Segment Open
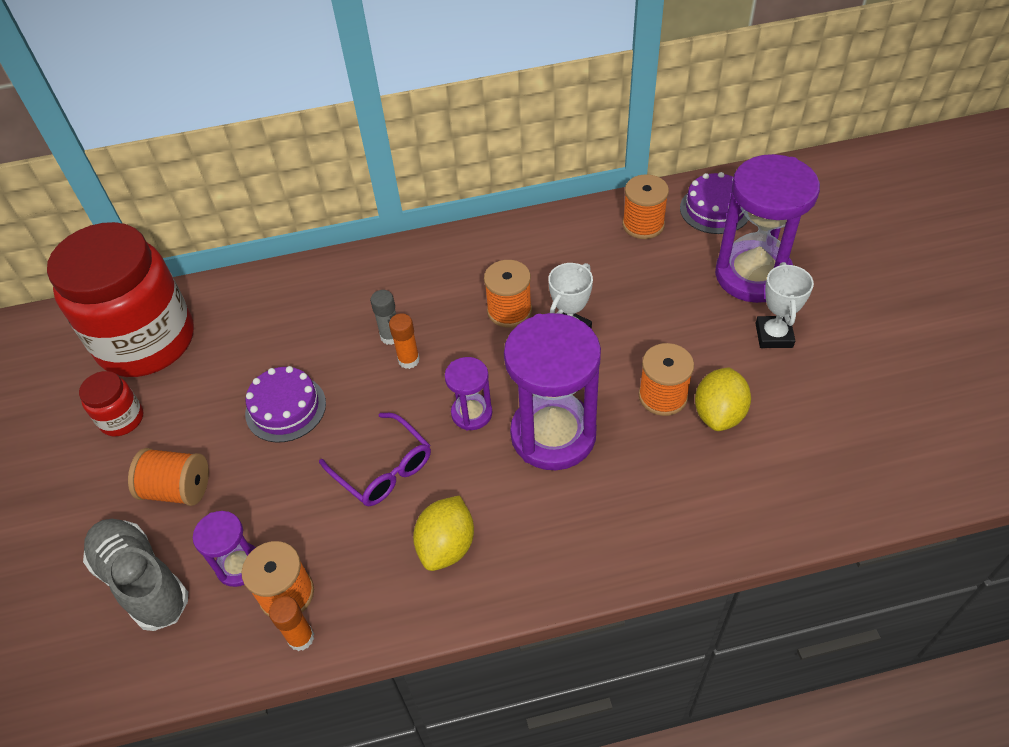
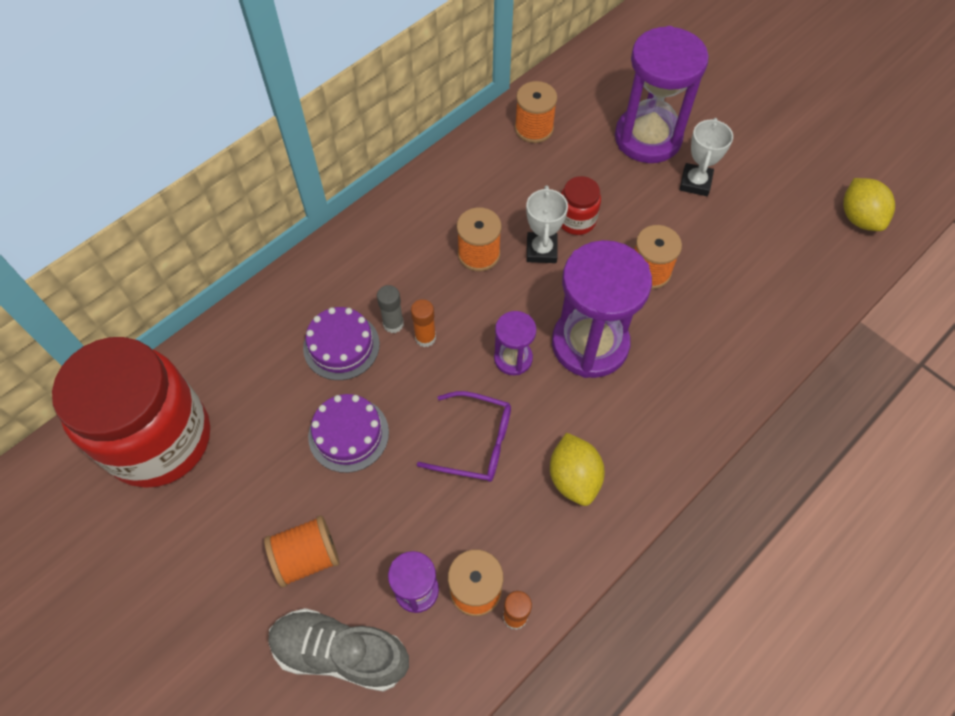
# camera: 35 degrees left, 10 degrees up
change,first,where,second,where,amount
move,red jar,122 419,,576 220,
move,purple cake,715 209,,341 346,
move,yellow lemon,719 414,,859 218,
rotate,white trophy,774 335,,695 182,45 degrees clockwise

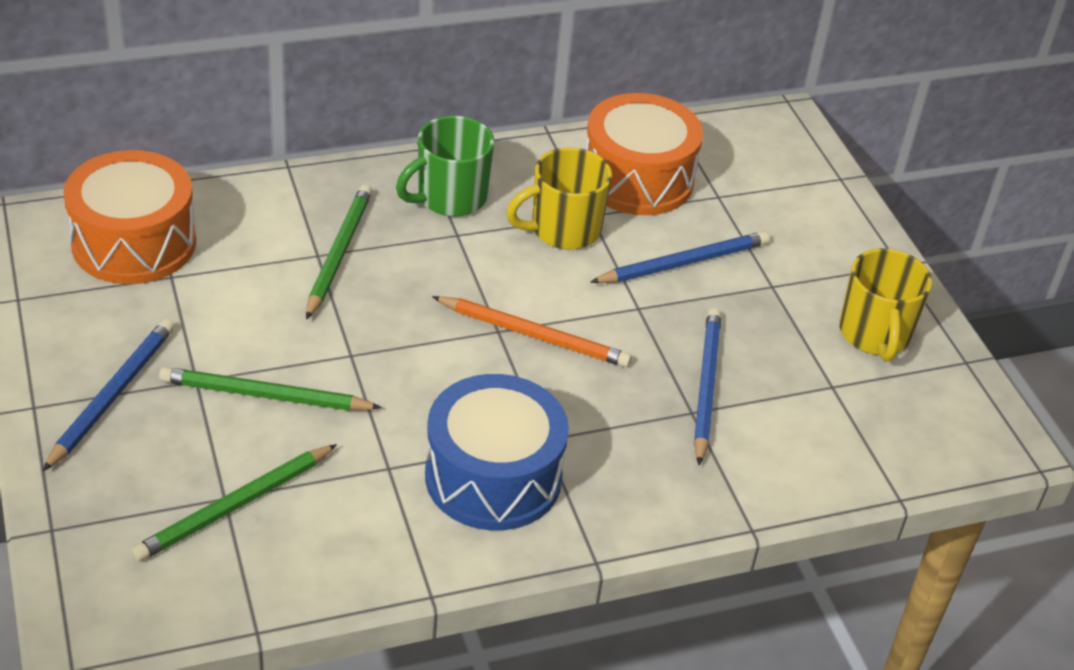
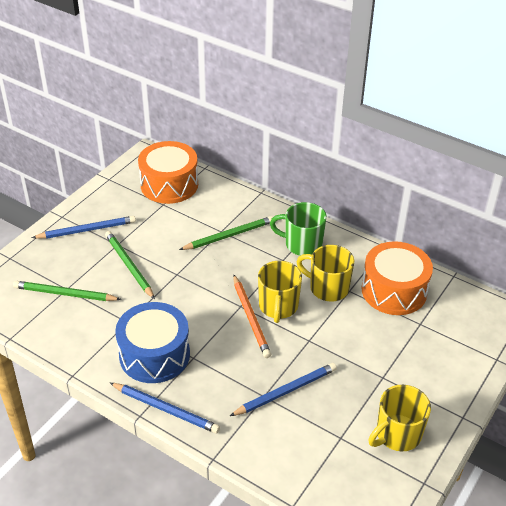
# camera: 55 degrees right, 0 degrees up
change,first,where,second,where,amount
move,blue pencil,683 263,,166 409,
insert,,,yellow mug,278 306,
Segment Closed
- [Problem statement] Return the material exactly as given above, picture-free.

- [Result for this task]
# camera: 35 degrees left, 10 degrees up
change,first,where,second,where,amount
move,red jar,122 419,,576 220,
move,purple cake,715 209,,341 346,
move,yellow lemon,719 414,,859 218,
rotate,white trophy,774 335,,695 182,45 degrees clockwise

# camera: 55 degrees right, 0 degrees up
change,first,where,second,where,amount
move,blue pencil,683 263,,166 409,
insert,,,yellow mug,278 306,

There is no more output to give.